THE EXERCISE: Copy out every line below that contains the string "instrumentName".

SUPPLIED DATA:

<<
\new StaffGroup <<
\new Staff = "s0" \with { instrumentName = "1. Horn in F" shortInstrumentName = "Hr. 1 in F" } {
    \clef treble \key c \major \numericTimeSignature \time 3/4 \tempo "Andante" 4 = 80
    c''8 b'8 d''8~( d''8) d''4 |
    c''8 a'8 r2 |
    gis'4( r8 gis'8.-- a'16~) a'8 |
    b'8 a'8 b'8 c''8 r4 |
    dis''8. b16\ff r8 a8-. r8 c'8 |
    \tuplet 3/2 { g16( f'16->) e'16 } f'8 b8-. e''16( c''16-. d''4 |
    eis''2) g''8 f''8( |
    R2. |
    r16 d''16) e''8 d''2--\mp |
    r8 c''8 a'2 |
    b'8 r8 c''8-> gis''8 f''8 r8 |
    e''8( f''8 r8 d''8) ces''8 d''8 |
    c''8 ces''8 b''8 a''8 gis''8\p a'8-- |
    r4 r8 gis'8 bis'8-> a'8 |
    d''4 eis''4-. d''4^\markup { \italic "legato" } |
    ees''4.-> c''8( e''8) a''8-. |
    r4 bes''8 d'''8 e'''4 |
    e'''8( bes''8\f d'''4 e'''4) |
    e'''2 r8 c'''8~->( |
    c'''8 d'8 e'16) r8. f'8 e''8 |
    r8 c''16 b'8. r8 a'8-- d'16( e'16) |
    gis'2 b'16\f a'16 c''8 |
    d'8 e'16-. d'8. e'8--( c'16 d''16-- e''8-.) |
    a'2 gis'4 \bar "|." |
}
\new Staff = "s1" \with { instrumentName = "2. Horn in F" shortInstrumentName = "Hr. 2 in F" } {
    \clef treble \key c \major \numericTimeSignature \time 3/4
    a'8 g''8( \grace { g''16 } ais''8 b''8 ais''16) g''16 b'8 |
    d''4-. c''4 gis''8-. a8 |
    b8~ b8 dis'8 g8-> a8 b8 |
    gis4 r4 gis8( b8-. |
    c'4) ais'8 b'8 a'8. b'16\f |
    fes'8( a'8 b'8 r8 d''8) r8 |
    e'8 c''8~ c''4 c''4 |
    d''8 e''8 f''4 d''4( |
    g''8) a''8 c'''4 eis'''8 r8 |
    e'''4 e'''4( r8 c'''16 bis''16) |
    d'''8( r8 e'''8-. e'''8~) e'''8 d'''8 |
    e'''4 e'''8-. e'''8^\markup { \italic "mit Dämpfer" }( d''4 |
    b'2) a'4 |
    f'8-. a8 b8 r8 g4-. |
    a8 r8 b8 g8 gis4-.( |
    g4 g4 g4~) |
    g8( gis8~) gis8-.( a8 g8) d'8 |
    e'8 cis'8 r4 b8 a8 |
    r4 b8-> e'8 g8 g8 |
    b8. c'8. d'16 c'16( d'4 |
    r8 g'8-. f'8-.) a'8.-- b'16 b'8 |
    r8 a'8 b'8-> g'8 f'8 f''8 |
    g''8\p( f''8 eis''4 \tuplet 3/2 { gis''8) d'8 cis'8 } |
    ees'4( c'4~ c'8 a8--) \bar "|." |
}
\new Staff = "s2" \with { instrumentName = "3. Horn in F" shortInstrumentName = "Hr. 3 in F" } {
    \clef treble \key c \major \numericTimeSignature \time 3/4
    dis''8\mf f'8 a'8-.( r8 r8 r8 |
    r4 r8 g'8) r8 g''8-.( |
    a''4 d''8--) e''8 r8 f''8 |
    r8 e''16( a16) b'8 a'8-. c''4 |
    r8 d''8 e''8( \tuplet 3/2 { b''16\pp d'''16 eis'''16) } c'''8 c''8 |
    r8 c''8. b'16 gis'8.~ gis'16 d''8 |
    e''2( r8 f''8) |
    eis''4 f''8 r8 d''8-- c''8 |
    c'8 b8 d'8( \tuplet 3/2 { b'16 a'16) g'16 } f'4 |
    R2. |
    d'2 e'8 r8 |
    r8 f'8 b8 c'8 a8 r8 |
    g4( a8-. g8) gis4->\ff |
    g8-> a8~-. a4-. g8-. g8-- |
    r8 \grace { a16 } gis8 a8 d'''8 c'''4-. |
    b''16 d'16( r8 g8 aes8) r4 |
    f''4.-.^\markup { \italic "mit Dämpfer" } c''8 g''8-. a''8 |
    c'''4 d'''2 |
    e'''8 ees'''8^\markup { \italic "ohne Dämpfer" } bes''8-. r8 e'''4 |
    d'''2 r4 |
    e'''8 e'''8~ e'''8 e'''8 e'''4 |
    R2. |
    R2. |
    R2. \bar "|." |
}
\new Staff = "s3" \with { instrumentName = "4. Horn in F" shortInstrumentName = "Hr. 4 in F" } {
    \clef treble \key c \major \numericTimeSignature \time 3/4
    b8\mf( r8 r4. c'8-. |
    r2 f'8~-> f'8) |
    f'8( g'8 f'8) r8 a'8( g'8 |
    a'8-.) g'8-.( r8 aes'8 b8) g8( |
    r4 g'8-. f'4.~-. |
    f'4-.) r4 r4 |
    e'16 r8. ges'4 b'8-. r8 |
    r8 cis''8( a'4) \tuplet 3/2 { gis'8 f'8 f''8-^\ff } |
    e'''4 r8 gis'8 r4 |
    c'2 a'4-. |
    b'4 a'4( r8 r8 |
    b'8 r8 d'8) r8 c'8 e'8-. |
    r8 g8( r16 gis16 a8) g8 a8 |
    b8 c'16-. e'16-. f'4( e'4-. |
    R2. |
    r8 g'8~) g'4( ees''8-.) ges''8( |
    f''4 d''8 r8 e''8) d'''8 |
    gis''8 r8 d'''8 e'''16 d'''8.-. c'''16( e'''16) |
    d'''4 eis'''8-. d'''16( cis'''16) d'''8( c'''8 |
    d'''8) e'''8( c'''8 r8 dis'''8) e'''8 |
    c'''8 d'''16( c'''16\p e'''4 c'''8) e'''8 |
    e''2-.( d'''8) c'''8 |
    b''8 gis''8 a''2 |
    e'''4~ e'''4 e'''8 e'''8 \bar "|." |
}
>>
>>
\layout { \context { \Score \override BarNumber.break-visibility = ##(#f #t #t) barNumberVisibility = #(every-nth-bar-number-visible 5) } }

---

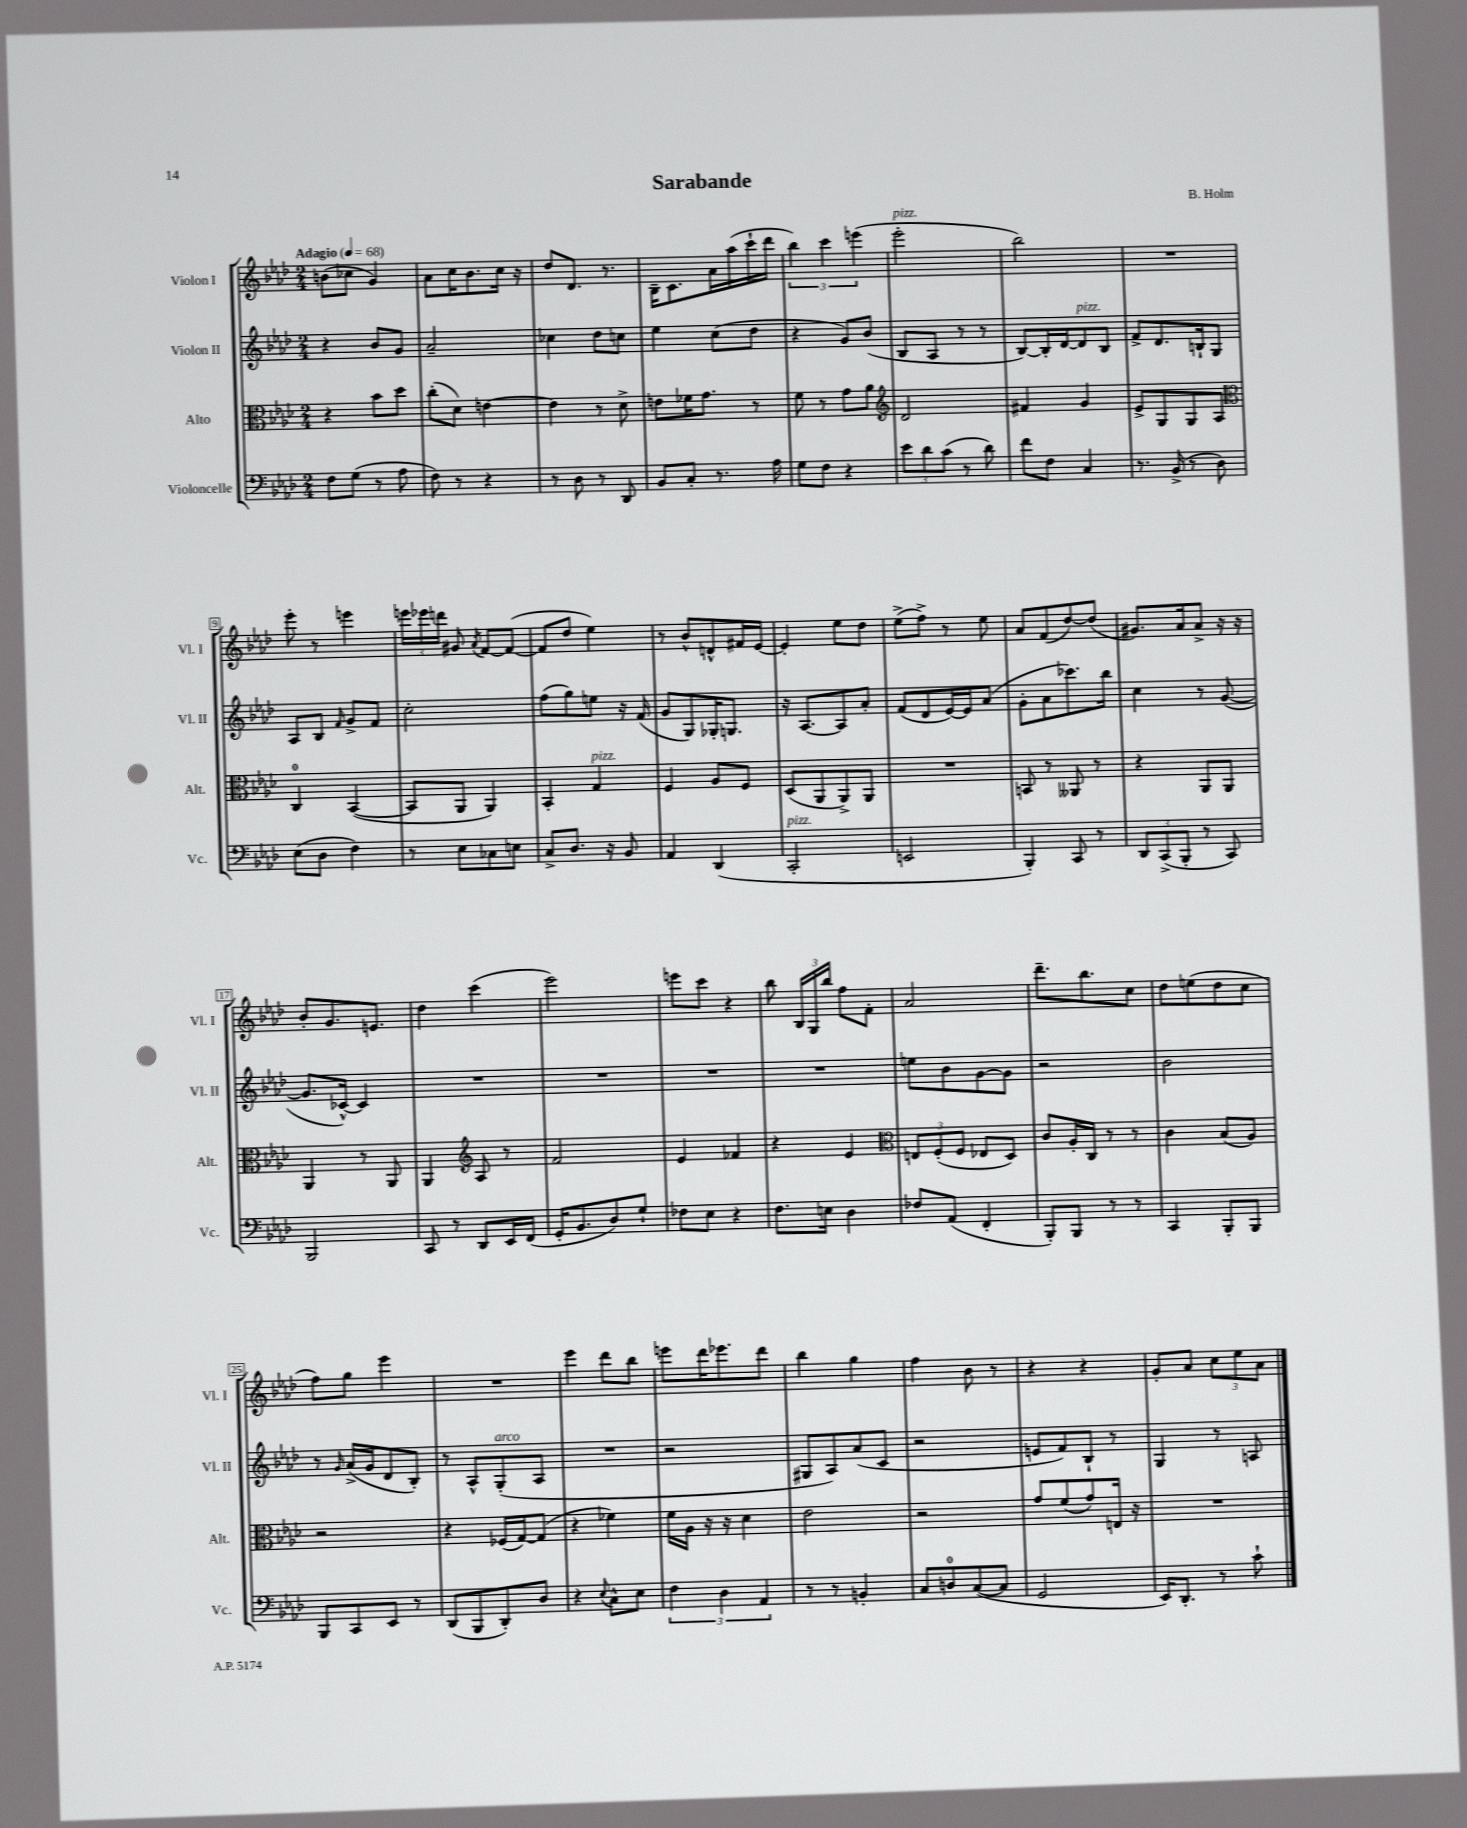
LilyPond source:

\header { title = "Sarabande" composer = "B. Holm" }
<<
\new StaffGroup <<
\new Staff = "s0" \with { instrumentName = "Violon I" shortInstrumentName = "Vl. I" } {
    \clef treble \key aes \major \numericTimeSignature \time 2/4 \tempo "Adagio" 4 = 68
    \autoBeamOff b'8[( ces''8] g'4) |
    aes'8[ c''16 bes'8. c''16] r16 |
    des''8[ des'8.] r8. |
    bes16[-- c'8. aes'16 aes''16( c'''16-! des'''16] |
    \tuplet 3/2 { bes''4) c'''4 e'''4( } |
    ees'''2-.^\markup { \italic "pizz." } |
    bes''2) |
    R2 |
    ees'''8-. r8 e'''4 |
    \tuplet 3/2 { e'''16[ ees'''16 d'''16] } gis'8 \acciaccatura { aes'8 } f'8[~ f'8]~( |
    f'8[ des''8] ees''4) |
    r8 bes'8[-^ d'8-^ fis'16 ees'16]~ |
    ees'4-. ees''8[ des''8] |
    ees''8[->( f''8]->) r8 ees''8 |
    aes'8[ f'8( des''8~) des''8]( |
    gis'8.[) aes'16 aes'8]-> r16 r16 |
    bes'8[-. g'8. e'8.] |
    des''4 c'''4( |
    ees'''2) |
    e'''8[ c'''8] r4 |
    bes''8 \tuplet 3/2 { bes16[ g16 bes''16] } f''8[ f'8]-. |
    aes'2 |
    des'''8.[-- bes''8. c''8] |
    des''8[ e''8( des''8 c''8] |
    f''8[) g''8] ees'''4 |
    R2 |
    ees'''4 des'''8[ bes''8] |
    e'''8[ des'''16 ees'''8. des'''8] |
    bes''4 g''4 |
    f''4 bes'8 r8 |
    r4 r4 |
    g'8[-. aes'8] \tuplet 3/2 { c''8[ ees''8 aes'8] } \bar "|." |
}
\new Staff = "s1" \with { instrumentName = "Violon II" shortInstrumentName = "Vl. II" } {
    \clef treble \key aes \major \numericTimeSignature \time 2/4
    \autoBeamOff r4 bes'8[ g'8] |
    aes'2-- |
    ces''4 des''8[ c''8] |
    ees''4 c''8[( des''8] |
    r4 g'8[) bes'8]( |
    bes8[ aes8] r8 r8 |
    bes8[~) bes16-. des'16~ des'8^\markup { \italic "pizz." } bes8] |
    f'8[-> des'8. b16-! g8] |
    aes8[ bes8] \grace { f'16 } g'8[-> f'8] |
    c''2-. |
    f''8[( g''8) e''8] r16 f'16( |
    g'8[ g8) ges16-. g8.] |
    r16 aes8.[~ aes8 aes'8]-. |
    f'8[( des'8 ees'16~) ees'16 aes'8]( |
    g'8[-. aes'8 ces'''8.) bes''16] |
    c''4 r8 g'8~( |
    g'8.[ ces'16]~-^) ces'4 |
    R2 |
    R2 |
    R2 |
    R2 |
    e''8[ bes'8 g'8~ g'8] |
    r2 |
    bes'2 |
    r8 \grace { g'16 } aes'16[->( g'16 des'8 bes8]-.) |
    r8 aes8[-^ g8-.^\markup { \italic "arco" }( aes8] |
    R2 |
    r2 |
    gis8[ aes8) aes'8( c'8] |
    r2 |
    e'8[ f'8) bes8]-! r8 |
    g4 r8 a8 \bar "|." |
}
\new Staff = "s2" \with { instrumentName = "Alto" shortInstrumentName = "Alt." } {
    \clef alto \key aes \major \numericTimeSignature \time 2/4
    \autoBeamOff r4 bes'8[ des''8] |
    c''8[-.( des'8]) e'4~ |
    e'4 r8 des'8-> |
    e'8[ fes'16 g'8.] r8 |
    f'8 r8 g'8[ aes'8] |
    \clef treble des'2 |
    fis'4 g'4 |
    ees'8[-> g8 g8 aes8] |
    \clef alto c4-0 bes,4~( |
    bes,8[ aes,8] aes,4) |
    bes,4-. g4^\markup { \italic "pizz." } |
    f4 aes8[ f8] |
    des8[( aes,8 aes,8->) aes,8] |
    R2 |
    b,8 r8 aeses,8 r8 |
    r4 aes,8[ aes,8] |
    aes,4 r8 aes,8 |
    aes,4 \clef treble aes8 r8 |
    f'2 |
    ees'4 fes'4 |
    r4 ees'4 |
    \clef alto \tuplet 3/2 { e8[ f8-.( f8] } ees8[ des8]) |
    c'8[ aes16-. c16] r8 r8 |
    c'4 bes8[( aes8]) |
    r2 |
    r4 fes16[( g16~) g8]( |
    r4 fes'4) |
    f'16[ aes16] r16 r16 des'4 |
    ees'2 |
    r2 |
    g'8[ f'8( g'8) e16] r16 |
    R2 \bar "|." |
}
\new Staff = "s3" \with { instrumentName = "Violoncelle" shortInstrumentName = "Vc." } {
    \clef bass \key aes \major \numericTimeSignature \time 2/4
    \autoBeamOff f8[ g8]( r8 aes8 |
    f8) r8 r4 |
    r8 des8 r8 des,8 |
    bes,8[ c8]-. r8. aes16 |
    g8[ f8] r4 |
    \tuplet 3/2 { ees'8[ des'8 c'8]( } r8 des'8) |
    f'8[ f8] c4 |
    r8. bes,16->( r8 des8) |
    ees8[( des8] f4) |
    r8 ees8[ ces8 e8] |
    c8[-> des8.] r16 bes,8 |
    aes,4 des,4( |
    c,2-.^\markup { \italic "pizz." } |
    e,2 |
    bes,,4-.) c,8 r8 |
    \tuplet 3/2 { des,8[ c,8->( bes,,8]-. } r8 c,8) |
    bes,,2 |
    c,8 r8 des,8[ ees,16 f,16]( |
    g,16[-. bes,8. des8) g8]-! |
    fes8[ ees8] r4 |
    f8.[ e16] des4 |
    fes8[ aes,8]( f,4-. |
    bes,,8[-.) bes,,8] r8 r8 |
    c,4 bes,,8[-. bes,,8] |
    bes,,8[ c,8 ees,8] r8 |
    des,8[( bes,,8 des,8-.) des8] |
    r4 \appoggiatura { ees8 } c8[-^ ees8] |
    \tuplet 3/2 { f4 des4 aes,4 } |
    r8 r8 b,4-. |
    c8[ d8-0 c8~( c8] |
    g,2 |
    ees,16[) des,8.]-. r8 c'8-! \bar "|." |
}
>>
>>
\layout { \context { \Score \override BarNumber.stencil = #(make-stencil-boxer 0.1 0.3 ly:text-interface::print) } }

SOLVED PROBLEM:
\new Staff = "s0" \with { instrumentName = "1. Horn in F" shortInstrumentName = "Hr. 1 in F" } {
\new Staff = "s1" \with { instrumentName = "2. Horn in F" shortInstrumentName = "Hr. 2 in F" } {
\new Staff = "s2" \with { instrumentName = "3. Horn in F" shortInstrumentName = "Hr. 3 in F" } {
\new Staff = "s3" \with { instrumentName = "4. Horn in F" shortInstrumentName = "Hr. 4 in F" } {
\new Staff = "s0" \with { instrumentName = "Violon I" shortInstrumentName = "Vl. I" } {
\new Staff = "s1" \with { instrumentName = "Violon II" shortInstrumentName = "Vl. II" } {
\new Staff = "s2" \with { instrumentName = "Alto" shortInstrumentName = "Alt." } {
\new Staff = "s3" \with { instrumentName = "Violoncelle" shortInstrumentName = "Vc." } {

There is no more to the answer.